### Data provided
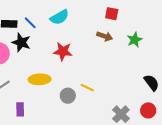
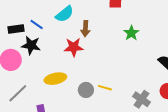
brown arrow: (105, 36) -> (85, 29), moved, turned 84
green star: (135, 40) -> (131, 33), moved
yellow line: (87, 88) -> (105, 88), moved

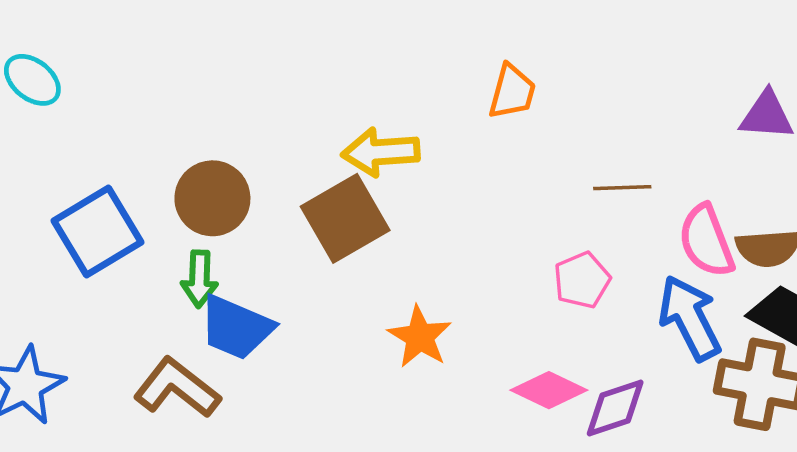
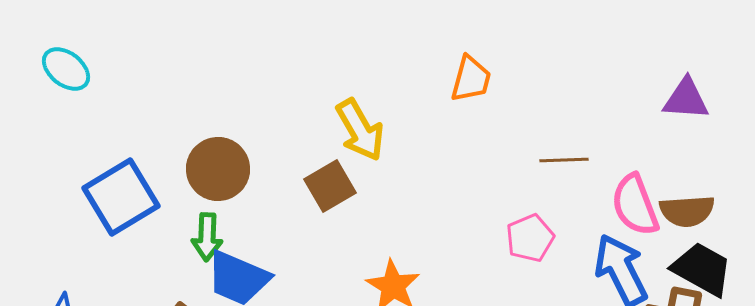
yellow arrow: (381, 152) -> (360, 130), turned -116
brown square: (345, 218) -> (330, 186), size x0.7

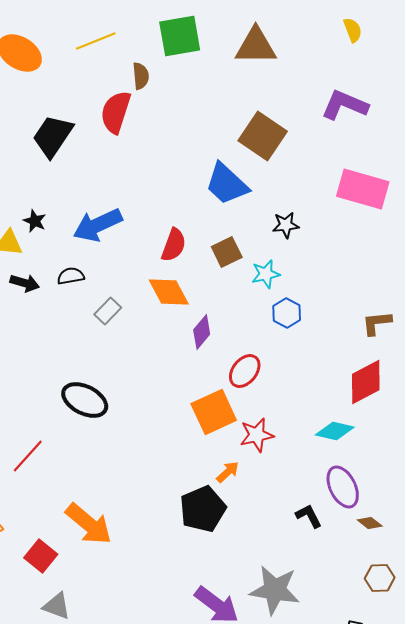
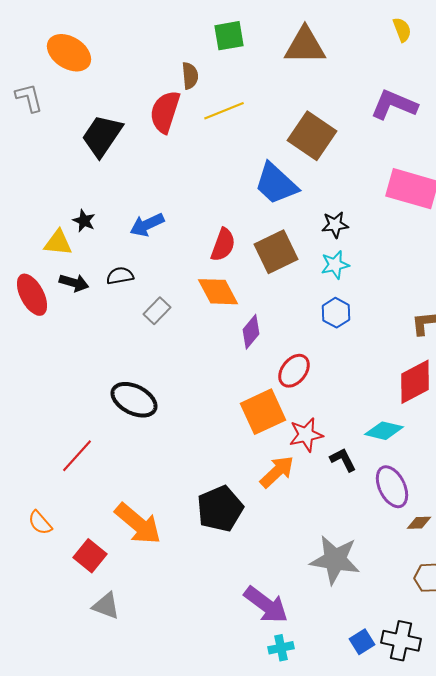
green square: (180, 36) -> (229, 36), size x0.7
yellow line: (96, 41) -> (224, 111), moved
blue arrow: (98, 225) -> (147, 225), size x0.7
brown square: (227, 252) -> (276, 252), size x1.4
cyan star: (266, 274) -> (335, 265), moved
orange arrow: (228, 472) -> (277, 472), size x1.5
black pentagon: (203, 509) -> (220, 509), moved
black L-shape: (309, 516) -> (343, 460), moved
brown diamond: (370, 523) -> (419, 523), turned -40
gray star: (275, 590) -> (335, 560), moved

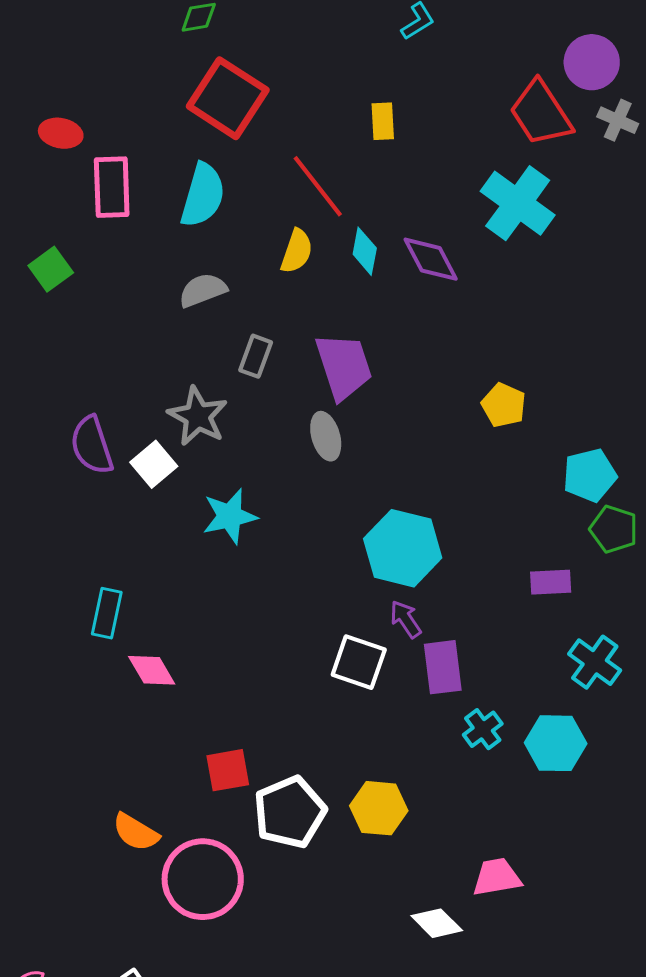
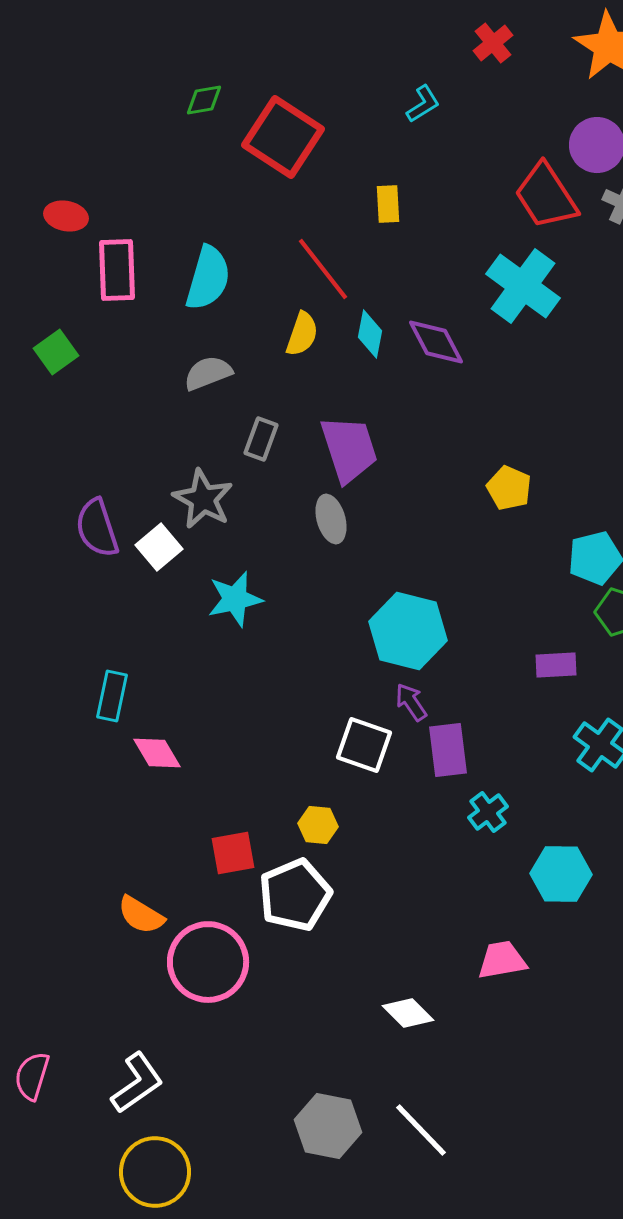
red square: (228, 98) -> (283, 137), moved
cyan hexagon: (556, 743) -> (561, 874), moved
yellow hexagon: (379, 808) -> (318, 825), moved, size x0.7
white diamond: (437, 923) -> (408, 1013), moved

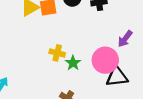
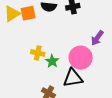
black triangle: (117, 76) -> (73, 78), moved

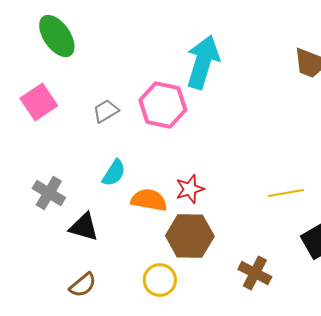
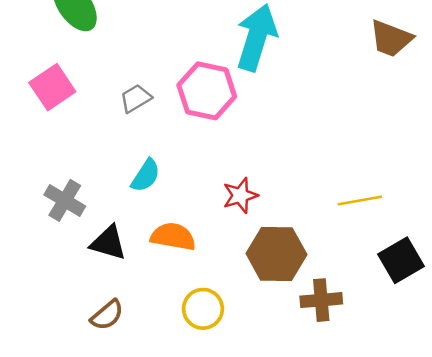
orange semicircle: (149, 200) -> (173, 237), moved
brown hexagon: (190, 236) -> (276, 254), moved
brown cross: (255, 273) -> (321, 300), turned -32

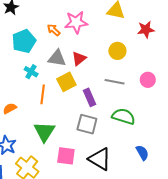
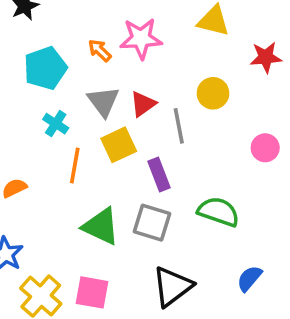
gray triangle: (57, 58) -> (103, 102), turned 42
gray line: (115, 82) -> (179, 126), moved, turned 66
green triangle: (44, 132) -> (101, 226), moved, turned -40
blue semicircle: (142, 153) -> (249, 278), turned -112
pink square: (66, 156) -> (92, 292), moved
black triangle: (100, 159) -> (172, 287), turned 50

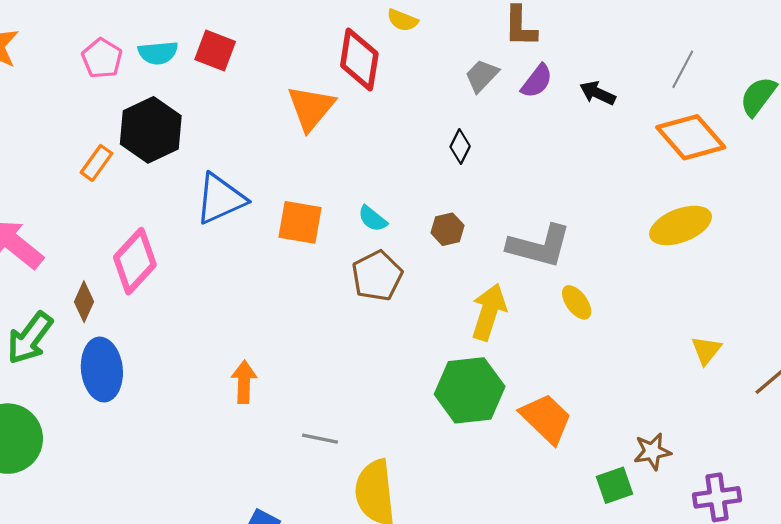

### What to produce
The pictures alone are to be left out when the data above is copied; all else must match exactly.

### Solved exercise
brown arrow: (105, 36) -> (85, 29), moved, turned 84
green star: (135, 40) -> (131, 33), moved
yellow line: (87, 88) -> (105, 88), moved

yellow arrow: (381, 152) -> (360, 130), turned -116
brown square: (345, 218) -> (330, 186), size x0.7

green square: (180, 36) -> (229, 36), size x0.7
yellow line: (96, 41) -> (224, 111), moved
blue arrow: (98, 225) -> (147, 225), size x0.7
brown square: (227, 252) -> (276, 252), size x1.4
cyan star: (266, 274) -> (335, 265), moved
orange arrow: (228, 472) -> (277, 472), size x1.5
black pentagon: (203, 509) -> (220, 509), moved
black L-shape: (309, 516) -> (343, 460), moved
brown diamond: (370, 523) -> (419, 523), turned -40
gray star: (275, 590) -> (335, 560), moved

red square: (228, 98) -> (283, 137), moved
cyan hexagon: (556, 743) -> (561, 874), moved
yellow hexagon: (379, 808) -> (318, 825), moved, size x0.7
white diamond: (437, 923) -> (408, 1013), moved

black triangle: (117, 76) -> (73, 78), moved

orange semicircle: (149, 200) -> (173, 237), moved
brown hexagon: (190, 236) -> (276, 254), moved
brown cross: (255, 273) -> (321, 300), turned -32

gray triangle: (57, 58) -> (103, 102), turned 42
gray line: (115, 82) -> (179, 126), moved, turned 66
green triangle: (44, 132) -> (101, 226), moved, turned -40
blue semicircle: (142, 153) -> (249, 278), turned -112
pink square: (66, 156) -> (92, 292), moved
black triangle: (100, 159) -> (172, 287), turned 50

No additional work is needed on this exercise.